### [RECORDS SUPPLIED]
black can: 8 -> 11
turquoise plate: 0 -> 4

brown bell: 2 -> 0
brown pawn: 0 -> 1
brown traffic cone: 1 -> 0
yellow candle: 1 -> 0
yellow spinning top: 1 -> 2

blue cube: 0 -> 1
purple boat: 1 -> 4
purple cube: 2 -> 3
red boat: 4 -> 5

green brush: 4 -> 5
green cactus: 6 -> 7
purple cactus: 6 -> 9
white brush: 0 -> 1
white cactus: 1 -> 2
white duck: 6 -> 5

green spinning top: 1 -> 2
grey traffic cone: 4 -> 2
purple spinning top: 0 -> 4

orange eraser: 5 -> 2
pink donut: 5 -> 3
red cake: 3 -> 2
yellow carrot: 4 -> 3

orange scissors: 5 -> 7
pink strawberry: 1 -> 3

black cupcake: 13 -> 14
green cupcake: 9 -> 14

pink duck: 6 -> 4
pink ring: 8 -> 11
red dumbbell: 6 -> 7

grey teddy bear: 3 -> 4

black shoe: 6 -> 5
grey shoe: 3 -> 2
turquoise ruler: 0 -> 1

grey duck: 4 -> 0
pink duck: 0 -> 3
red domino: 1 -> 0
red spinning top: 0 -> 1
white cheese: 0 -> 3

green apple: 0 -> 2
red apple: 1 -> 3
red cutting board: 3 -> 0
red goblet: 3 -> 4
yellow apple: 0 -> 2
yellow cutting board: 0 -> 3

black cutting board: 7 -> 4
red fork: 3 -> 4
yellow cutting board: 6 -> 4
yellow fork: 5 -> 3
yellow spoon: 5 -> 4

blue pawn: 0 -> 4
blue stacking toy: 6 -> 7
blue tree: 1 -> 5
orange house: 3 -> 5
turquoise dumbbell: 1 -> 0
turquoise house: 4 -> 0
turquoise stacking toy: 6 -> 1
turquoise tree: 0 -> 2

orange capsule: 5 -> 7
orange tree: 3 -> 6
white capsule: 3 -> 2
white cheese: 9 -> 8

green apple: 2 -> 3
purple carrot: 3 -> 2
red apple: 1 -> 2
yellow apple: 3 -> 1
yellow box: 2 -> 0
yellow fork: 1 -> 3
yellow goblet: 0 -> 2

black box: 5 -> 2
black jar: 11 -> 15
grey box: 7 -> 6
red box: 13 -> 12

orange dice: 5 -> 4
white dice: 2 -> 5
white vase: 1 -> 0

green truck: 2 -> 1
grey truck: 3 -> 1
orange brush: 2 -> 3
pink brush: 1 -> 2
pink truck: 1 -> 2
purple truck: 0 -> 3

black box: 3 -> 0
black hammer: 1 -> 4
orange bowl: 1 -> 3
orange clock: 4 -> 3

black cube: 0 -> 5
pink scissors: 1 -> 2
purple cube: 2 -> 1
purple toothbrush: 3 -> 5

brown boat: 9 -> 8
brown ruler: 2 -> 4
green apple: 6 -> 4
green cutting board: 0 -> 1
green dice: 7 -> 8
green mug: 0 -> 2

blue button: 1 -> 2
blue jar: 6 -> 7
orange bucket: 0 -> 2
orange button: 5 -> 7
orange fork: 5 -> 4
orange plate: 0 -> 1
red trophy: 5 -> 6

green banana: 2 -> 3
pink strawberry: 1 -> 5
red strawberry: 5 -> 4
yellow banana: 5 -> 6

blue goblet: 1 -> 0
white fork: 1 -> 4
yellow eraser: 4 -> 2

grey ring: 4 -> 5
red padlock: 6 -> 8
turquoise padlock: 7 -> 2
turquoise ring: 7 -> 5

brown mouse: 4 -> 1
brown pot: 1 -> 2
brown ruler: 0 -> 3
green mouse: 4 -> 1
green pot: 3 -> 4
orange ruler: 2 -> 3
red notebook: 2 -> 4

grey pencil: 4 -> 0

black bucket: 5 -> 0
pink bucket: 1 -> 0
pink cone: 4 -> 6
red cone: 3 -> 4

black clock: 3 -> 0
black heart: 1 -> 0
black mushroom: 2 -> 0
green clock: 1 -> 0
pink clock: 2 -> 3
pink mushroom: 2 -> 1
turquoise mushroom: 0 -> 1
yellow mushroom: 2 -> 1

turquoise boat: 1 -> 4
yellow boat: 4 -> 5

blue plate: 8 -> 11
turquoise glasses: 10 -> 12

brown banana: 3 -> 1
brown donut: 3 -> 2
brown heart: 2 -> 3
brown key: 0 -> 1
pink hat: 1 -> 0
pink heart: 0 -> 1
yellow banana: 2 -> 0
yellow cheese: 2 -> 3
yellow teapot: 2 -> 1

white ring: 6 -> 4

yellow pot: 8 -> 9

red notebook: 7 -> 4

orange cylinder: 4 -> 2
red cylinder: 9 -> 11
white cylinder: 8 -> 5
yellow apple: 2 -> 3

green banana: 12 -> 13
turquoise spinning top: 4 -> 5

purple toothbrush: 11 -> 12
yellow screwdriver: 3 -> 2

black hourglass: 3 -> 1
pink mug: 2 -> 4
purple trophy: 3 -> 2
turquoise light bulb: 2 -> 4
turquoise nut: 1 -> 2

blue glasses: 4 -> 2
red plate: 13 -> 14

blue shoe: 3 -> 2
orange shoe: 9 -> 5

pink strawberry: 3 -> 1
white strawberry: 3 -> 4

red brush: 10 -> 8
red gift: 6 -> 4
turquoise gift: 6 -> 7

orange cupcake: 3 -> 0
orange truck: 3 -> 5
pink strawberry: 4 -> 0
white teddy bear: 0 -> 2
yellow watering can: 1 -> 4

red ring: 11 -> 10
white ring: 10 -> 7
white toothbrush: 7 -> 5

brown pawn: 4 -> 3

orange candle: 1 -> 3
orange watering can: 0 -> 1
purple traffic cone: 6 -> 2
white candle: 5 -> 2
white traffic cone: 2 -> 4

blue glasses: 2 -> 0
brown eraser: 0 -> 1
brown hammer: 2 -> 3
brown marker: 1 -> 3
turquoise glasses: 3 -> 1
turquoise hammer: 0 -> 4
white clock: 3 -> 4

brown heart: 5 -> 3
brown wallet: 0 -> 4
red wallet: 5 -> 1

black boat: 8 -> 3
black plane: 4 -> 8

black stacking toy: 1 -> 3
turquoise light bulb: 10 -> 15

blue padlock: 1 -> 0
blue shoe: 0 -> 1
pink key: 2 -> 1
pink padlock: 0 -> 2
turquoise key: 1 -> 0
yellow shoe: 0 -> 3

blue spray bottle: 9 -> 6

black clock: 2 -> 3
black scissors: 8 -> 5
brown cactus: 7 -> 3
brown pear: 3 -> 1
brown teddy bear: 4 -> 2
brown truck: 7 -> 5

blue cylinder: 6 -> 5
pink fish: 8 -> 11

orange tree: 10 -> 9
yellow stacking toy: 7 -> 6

### [EXERCISE PROMPT]
Using the material above, print word for word the lines from the one holding "brown pawn: 4 -> 3" through the last line.

### [ANSWER BELOW]
brown pawn: 4 -> 3

orange candle: 1 -> 3
orange watering can: 0 -> 1
purple traffic cone: 6 -> 2
white candle: 5 -> 2
white traffic cone: 2 -> 4

blue glasses: 2 -> 0
brown eraser: 0 -> 1
brown hammer: 2 -> 3
brown marker: 1 -> 3
turquoise glasses: 3 -> 1
turquoise hammer: 0 -> 4
white clock: 3 -> 4

brown heart: 5 -> 3
brown wallet: 0 -> 4
red wallet: 5 -> 1

black boat: 8 -> 3
black plane: 4 -> 8

black stacking toy: 1 -> 3
turquoise light bulb: 10 -> 15

blue padlock: 1 -> 0
blue shoe: 0 -> 1
pink key: 2 -> 1
pink padlock: 0 -> 2
turquoise key: 1 -> 0
yellow shoe: 0 -> 3

blue spray bottle: 9 -> 6

black clock: 2 -> 3
black scissors: 8 -> 5
brown cactus: 7 -> 3
brown pear: 3 -> 1
brown teddy bear: 4 -> 2
brown truck: 7 -> 5

blue cylinder: 6 -> 5
pink fish: 8 -> 11

orange tree: 10 -> 9
yellow stacking toy: 7 -> 6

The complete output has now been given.